What you will do — Work through the records that follow and return each line containing the word "pyramid".

(Records contained in a dataset)

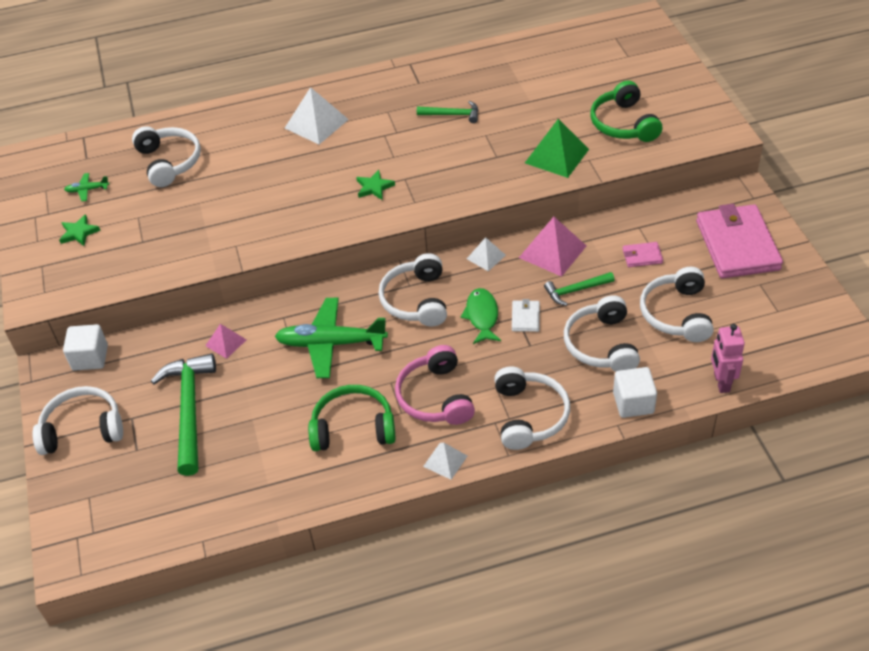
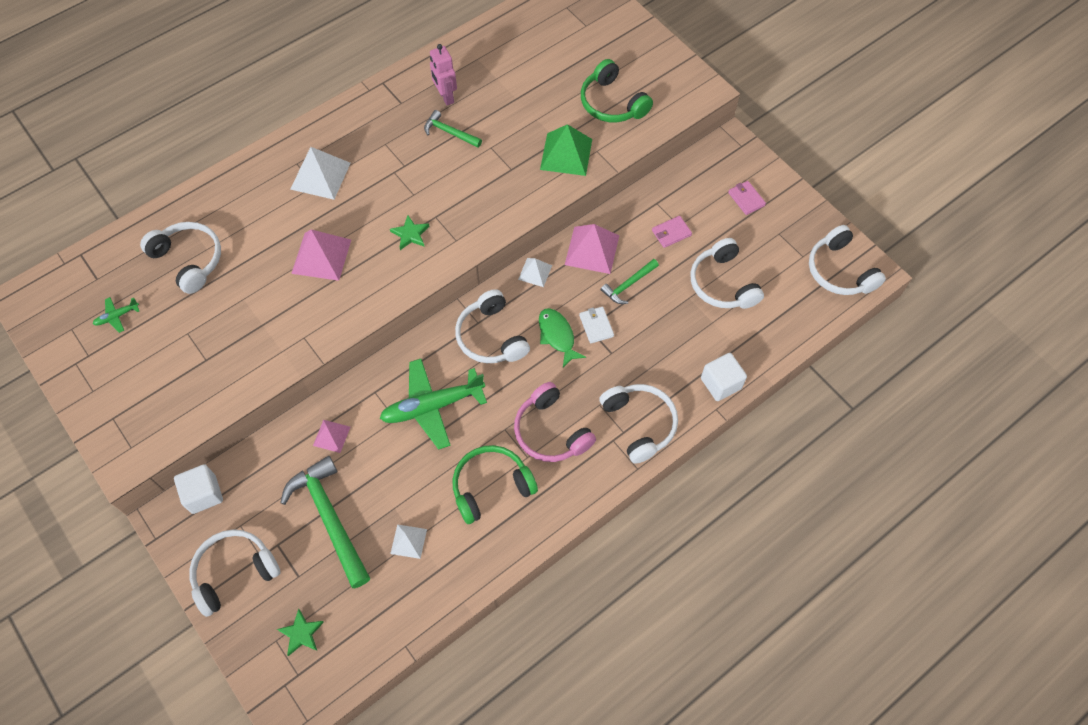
camera: 25 degrees left, 15 degrees up
(79, 233) = (133, 369): green star -> green star (301, 633)
(284, 186) = (321, 256): none -> pink pyramid
(445, 461) = (586, 492): white pyramid -> white pyramid (408, 541)
(452, 115) = (450, 132): green hammer -> green hammer turned 135 degrees counterclockwise
(601, 344) = (672, 334): white headphones -> white headphones (839, 271)
(721, 382) = (784, 341): pink robot -> pink robot (446, 97)
(737, 245) = (746, 199): pink wallet -> pink wallet, size x0.42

Solution for this task —
(284, 186) = (321, 256): none -> pink pyramid
(445, 461) = (586, 492): white pyramid -> white pyramid (408, 541)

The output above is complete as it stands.